#### Provided data:
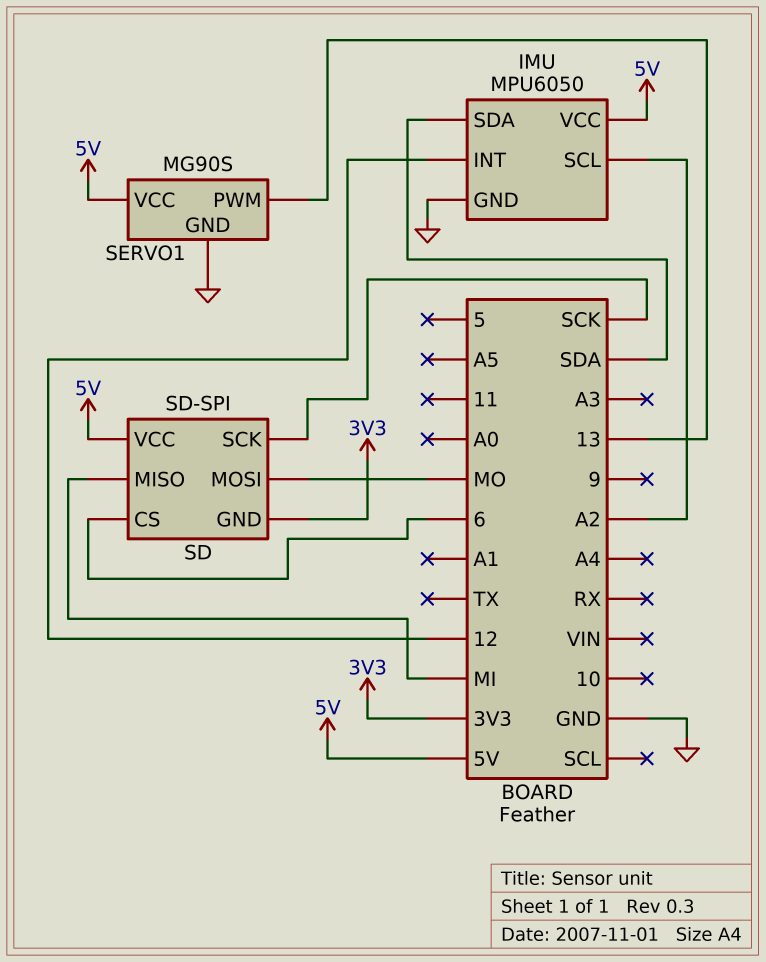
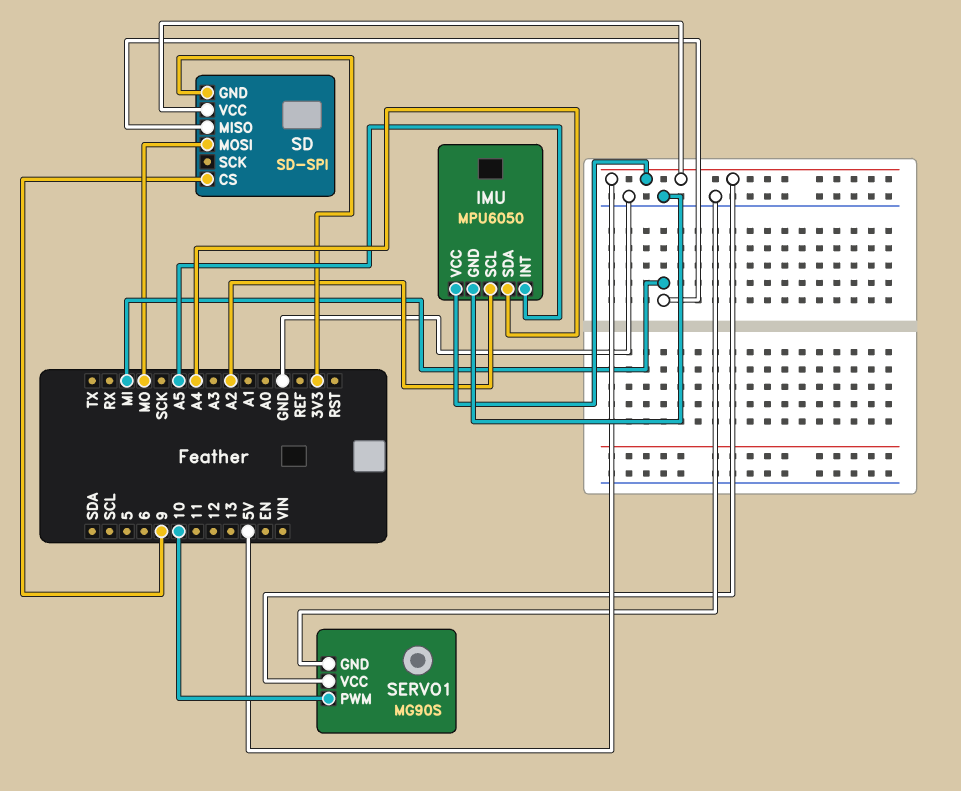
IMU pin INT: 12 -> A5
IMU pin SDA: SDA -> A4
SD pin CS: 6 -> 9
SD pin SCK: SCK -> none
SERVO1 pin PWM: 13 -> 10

#### Problem to work on:
Can you restate all the records above word for word while dropping the pictures?

#### Written solution:
IMU pin INT: 12 -> A5
IMU pin SDA: SDA -> A4
SD pin CS: 6 -> 9
SD pin SCK: SCK -> none
SERVO1 pin PWM: 13 -> 10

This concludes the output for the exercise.